■ Task directions: Leave the pictures out and return every line below exactly.

Stored items
▬▬▬▬▬▬▬▬▬▬

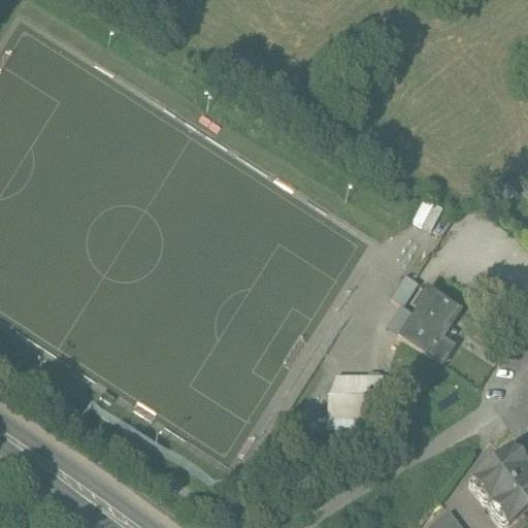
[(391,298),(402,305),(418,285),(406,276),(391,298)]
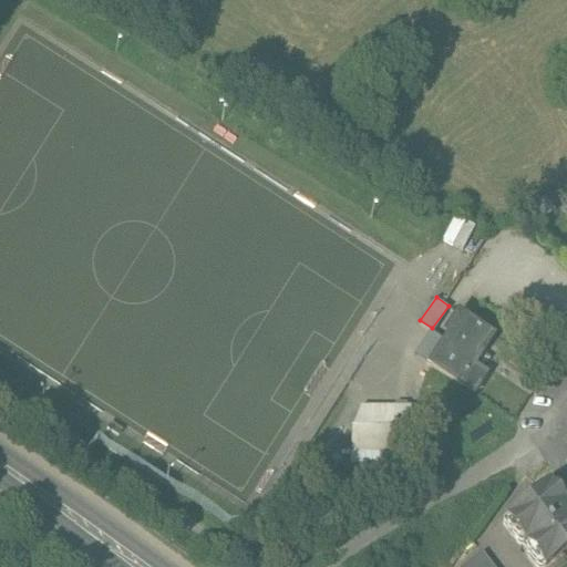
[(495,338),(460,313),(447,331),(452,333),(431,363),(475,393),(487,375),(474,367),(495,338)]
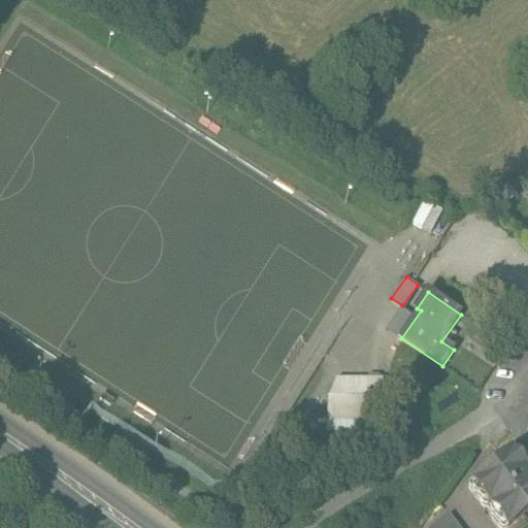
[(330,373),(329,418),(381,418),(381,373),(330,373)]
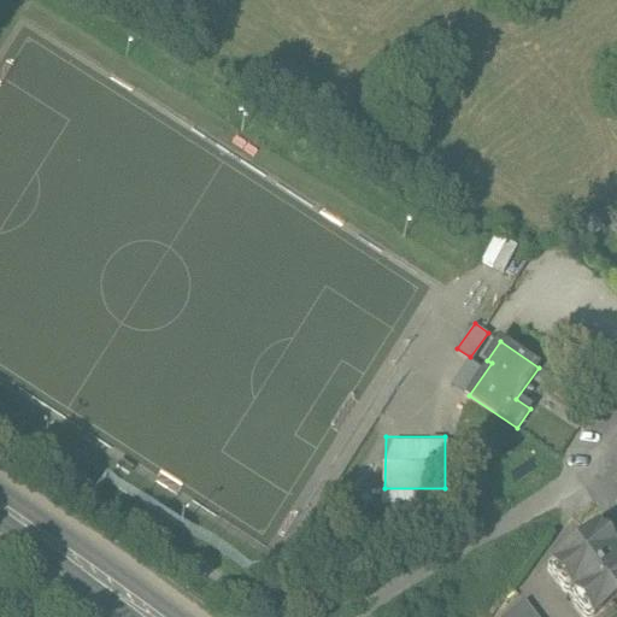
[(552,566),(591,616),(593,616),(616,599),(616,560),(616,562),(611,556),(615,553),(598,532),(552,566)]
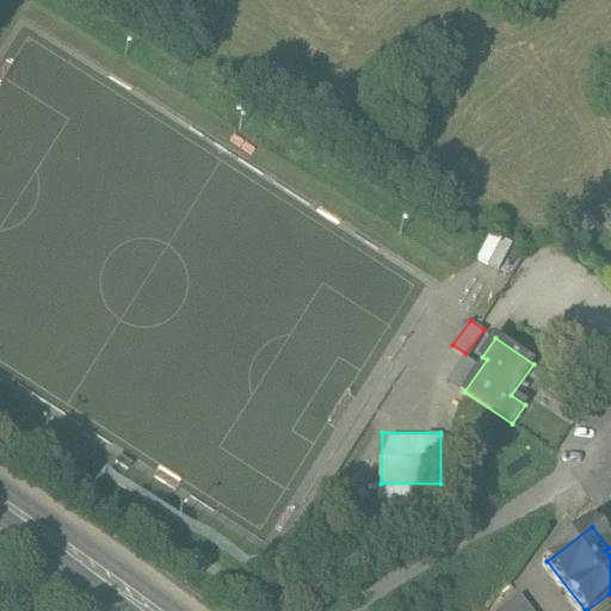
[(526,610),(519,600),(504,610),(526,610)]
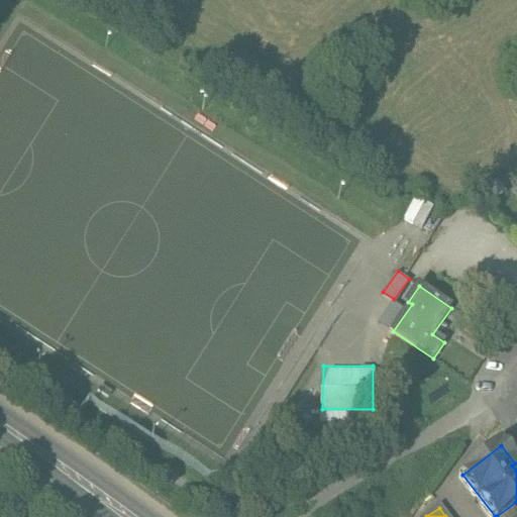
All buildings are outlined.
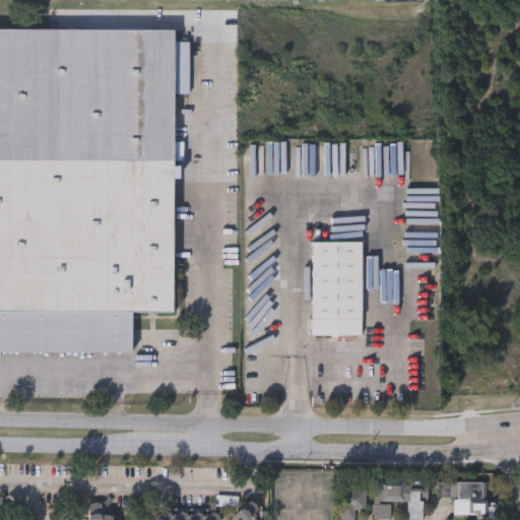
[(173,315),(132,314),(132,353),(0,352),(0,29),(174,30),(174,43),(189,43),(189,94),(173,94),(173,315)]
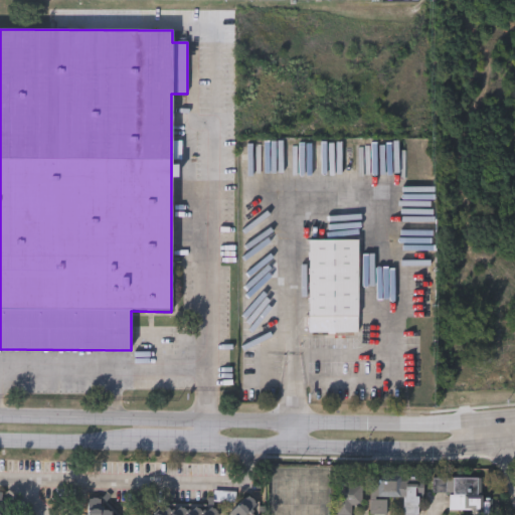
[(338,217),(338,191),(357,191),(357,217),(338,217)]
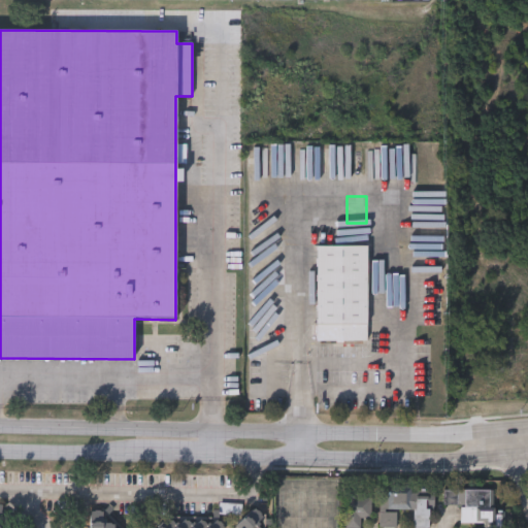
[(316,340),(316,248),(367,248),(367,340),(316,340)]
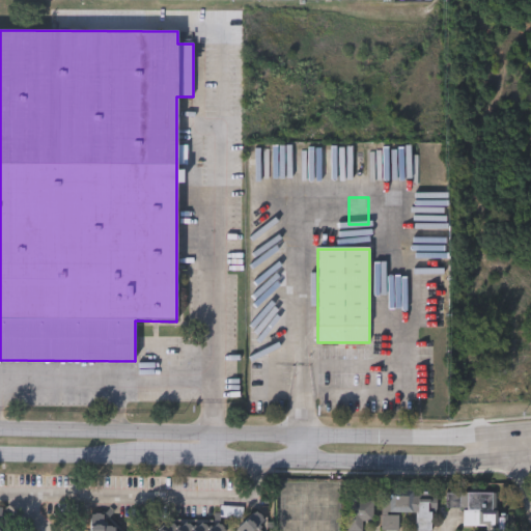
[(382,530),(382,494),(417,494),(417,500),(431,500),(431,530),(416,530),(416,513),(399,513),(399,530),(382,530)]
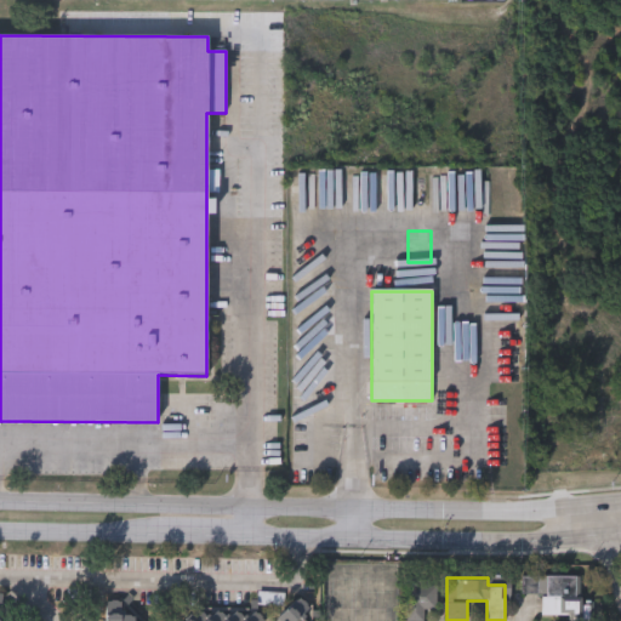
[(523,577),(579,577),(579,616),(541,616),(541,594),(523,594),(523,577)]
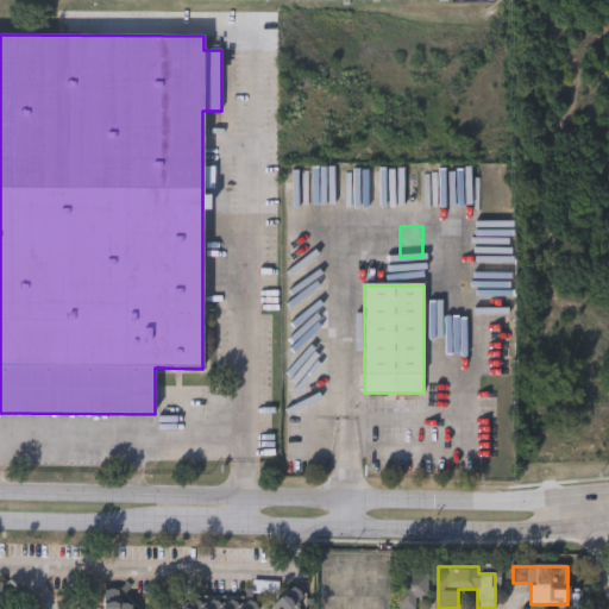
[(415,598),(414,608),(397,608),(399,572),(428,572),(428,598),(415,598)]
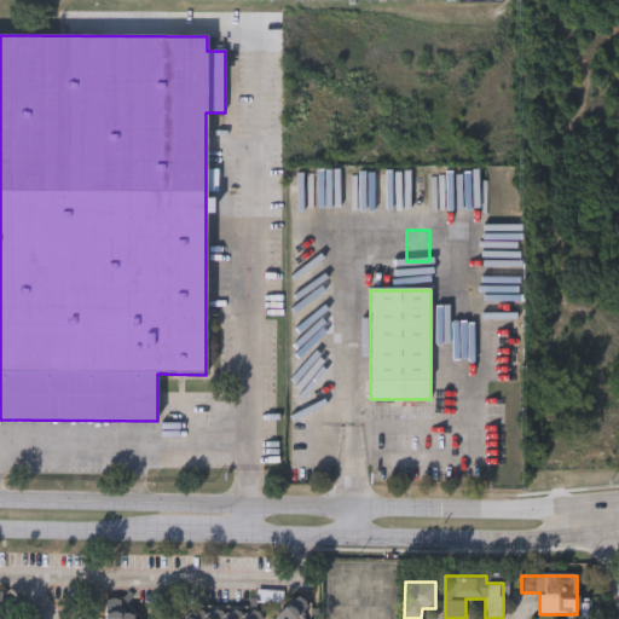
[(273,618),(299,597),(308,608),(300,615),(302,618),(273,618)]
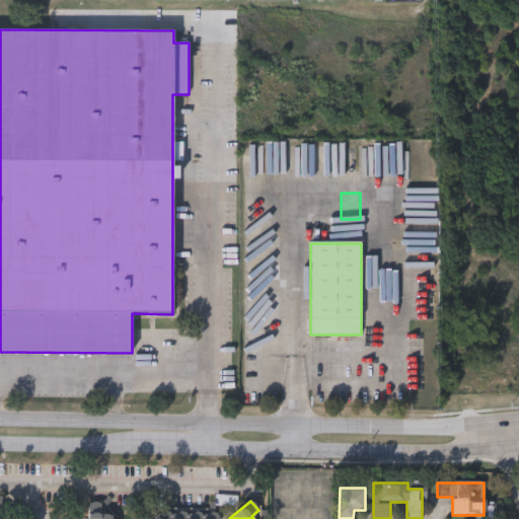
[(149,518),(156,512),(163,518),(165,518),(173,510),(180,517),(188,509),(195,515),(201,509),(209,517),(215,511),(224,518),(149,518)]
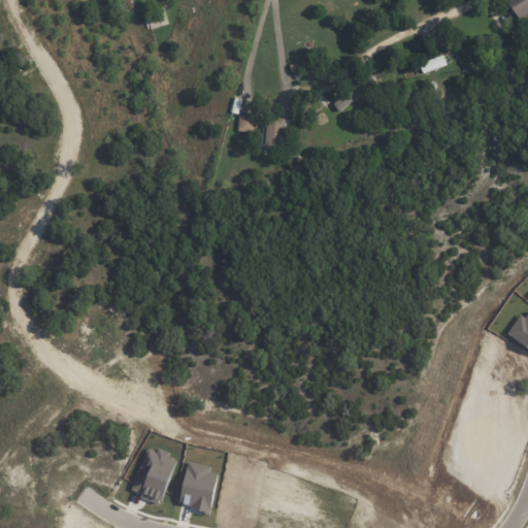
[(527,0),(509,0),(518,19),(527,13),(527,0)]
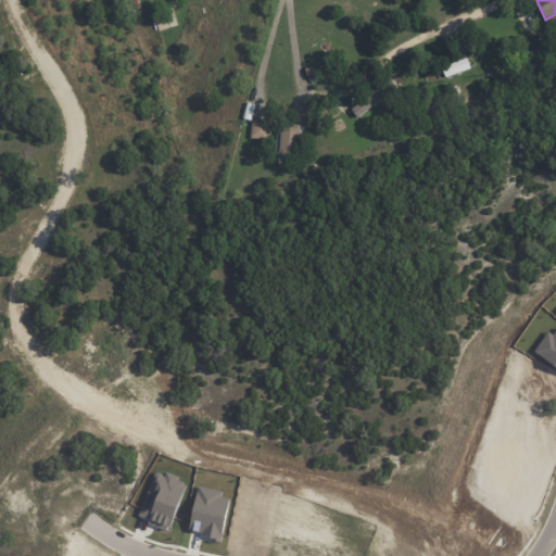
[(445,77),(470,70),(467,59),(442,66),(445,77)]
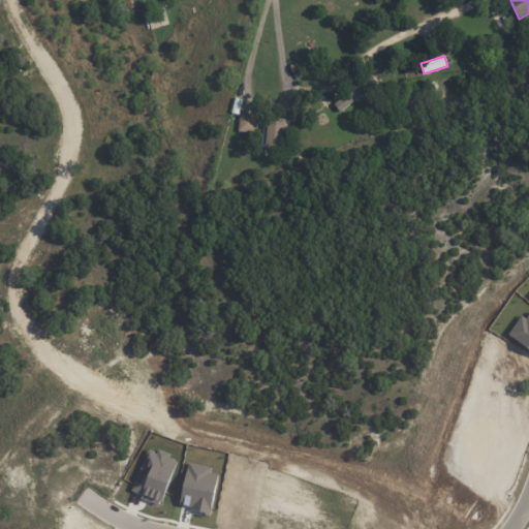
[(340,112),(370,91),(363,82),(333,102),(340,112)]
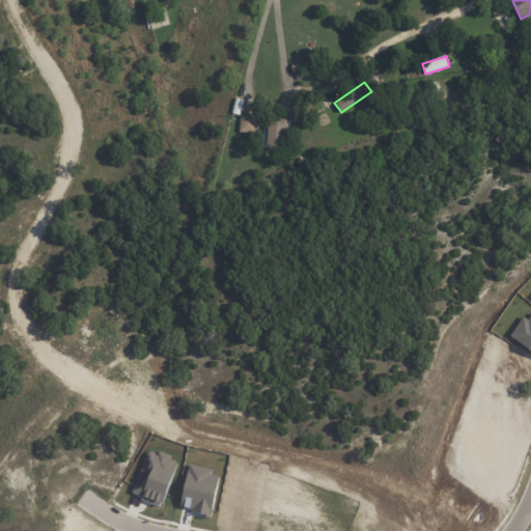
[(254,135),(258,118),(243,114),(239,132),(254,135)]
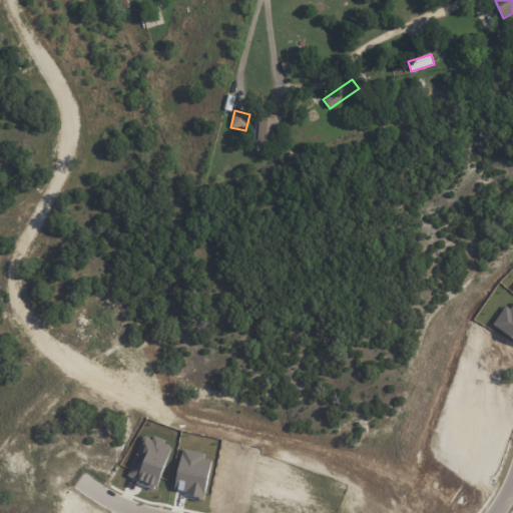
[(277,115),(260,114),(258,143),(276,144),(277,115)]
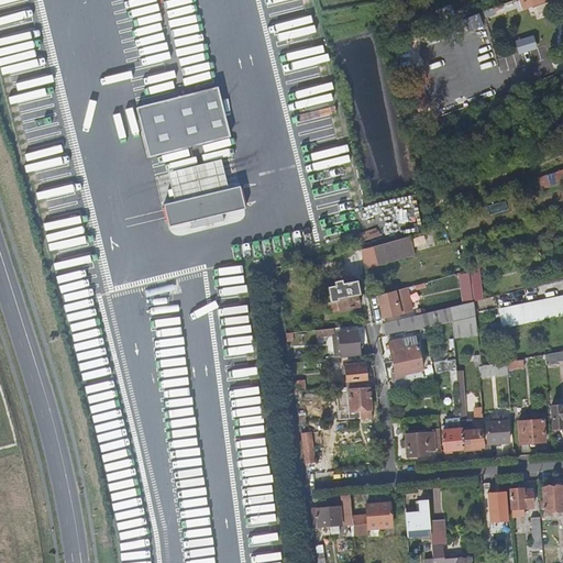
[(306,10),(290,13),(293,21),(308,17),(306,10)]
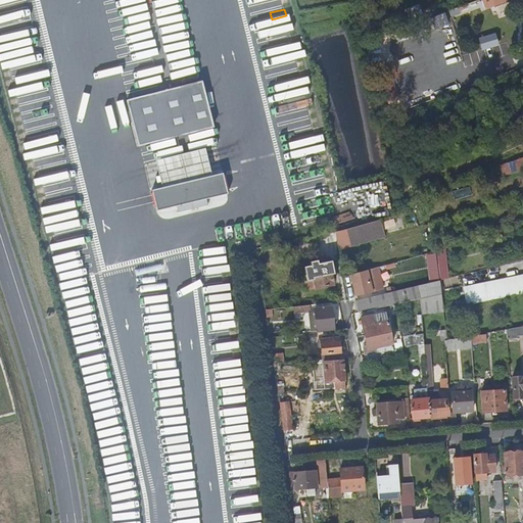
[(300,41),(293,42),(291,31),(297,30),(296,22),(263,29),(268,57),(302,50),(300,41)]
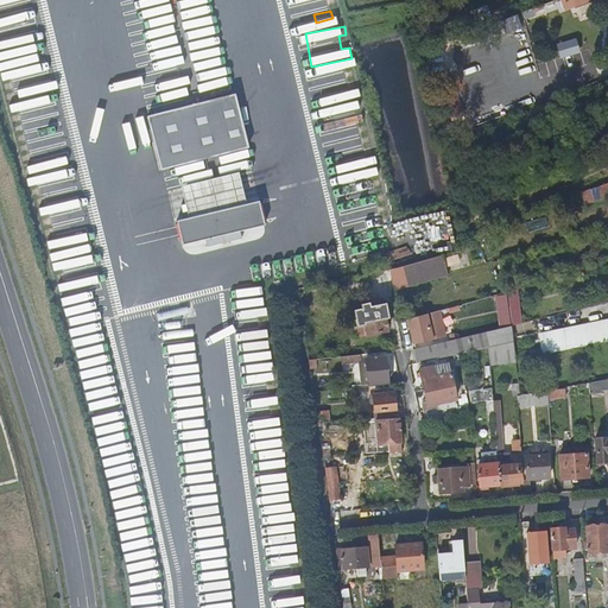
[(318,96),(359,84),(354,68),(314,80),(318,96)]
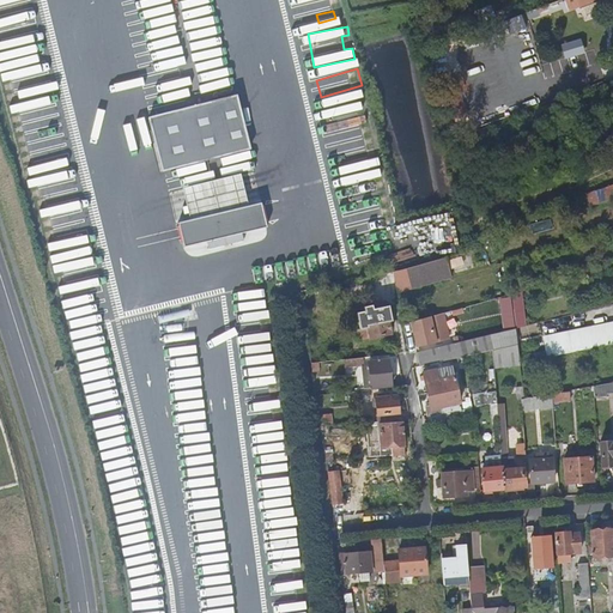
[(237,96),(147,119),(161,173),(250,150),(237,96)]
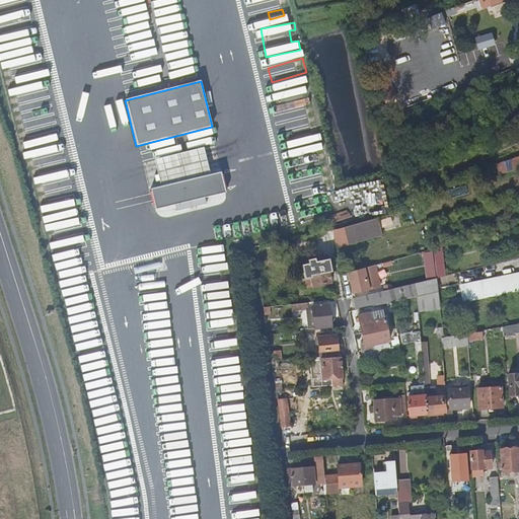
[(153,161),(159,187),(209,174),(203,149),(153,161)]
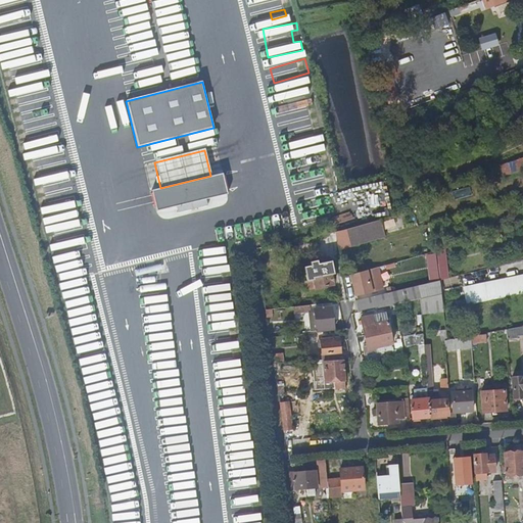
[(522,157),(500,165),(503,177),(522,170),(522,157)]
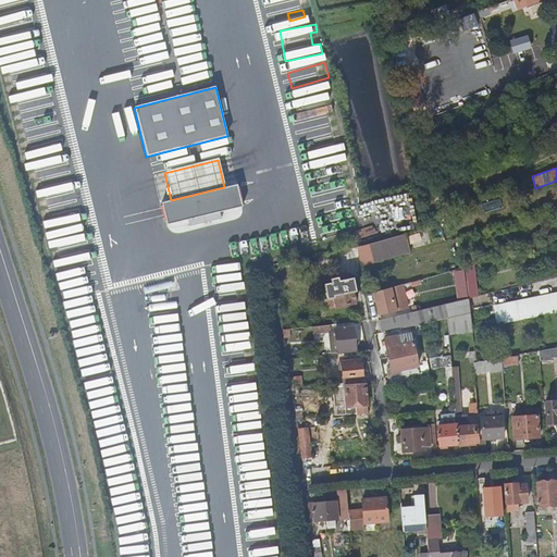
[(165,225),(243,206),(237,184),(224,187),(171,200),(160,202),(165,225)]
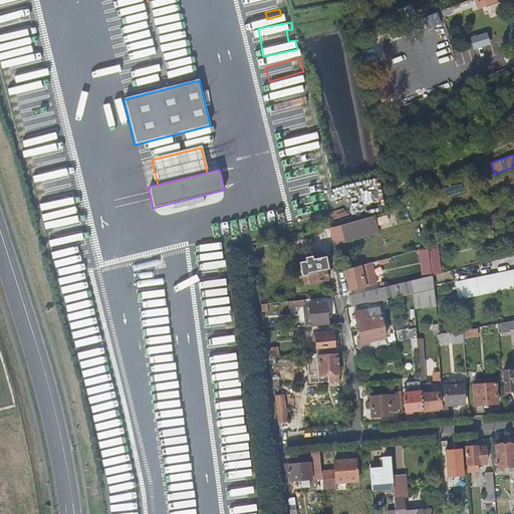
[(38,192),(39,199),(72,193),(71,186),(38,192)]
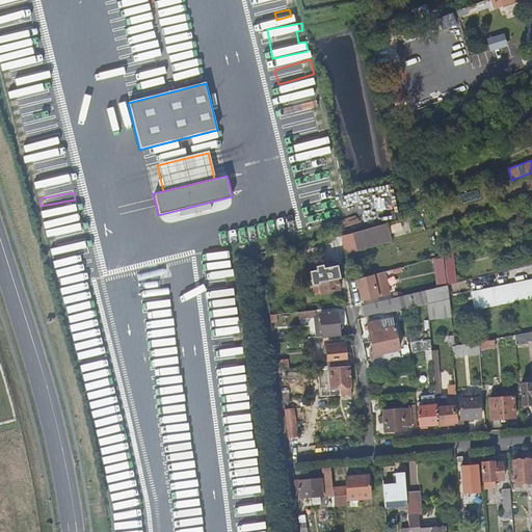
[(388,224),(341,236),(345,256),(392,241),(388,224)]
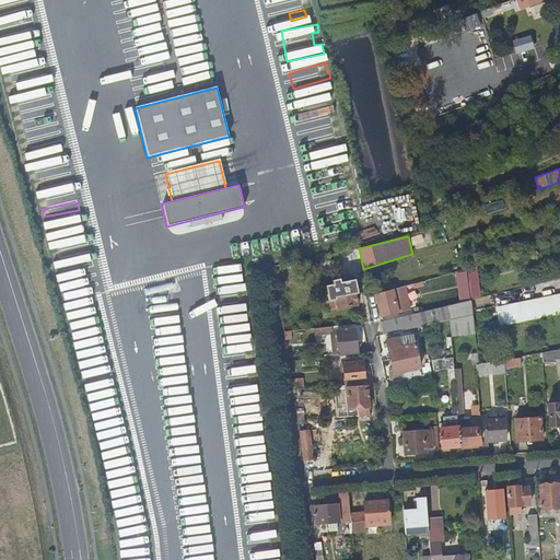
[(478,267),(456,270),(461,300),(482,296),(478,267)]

▬▬▬▬▬▬▬▬▬▬

■ Written response:
[(391,298),(402,305),(418,285),(406,276),(391,298)]
[(495,338),(460,313),(447,331),(452,333),(431,363),(475,393),(487,375),(474,367),(495,338)]
[(330,373),(329,418),(381,418),(381,373),(330,373)]
[(552,566),(591,616),(593,616),(616,599),(616,560),(616,562),(611,556),(615,553),(598,532),(552,566)]
[(526,610),(519,600),(504,610),(526,610)]
All buildings are outlined.
[(173,315),(132,314),(132,353),(0,352),(0,29),(174,30),(174,43),(189,43),(189,94),(173,94),(173,315)]
[(338,217),(338,191),(357,191),(357,217),(338,217)]
[(316,340),(316,248),(367,248),(367,340),(316,340)]
[(382,530),(382,494),(417,494),(417,500),(431,500),(431,530),(416,530),(416,513),(399,513),(399,530),(382,530)]
[(523,577),(579,577),(579,616),(541,616),(541,594),(523,594),(523,577)]
[(415,598),(414,608),(397,608),(399,572),(428,572),(428,598),(415,598)]
[(273,618),(299,597),(308,608),(300,615),(302,618),(273,618)]
[(149,518),(156,512),(163,518),(165,518),(173,510),(180,517),(188,509),(195,515),(201,509),(209,517),(215,511),(224,518),(149,518)]
[(527,0),(509,0),(518,19),(527,13),(527,0)]
[(445,77),(470,70),(467,59),(442,66),(445,77)]
[(340,112),(370,91),(363,82),(333,102),(340,112)]
[(254,135),(258,118),(243,114),(239,132),(254,135)]
[(277,115),(260,114),(258,143),(276,144),(277,115)]
[(306,10),(290,13),(293,21),(308,17),(306,10)]
[(300,41),(293,42),(291,31),(297,30),(296,22),(263,29),(268,57),(302,50),(300,41)]
[(318,96),(359,84),(354,68),(314,80),(318,96)]
[(237,96),(147,119),(161,173),(250,150),(237,96)]
[(153,161),(159,187),(209,174),(203,149),(153,161)]
[(522,157),(500,165),(503,177),(522,170),(522,157)]
[(165,225),(243,206),(237,184),(224,187),(171,200),(160,202),(165,225)]
[(38,192),(39,199),(72,193),(71,186),(38,192)]
[(388,224),(341,236),(345,256),(392,241),(388,224)]
[(478,267),(456,270),(461,300),(482,296),(478,267)]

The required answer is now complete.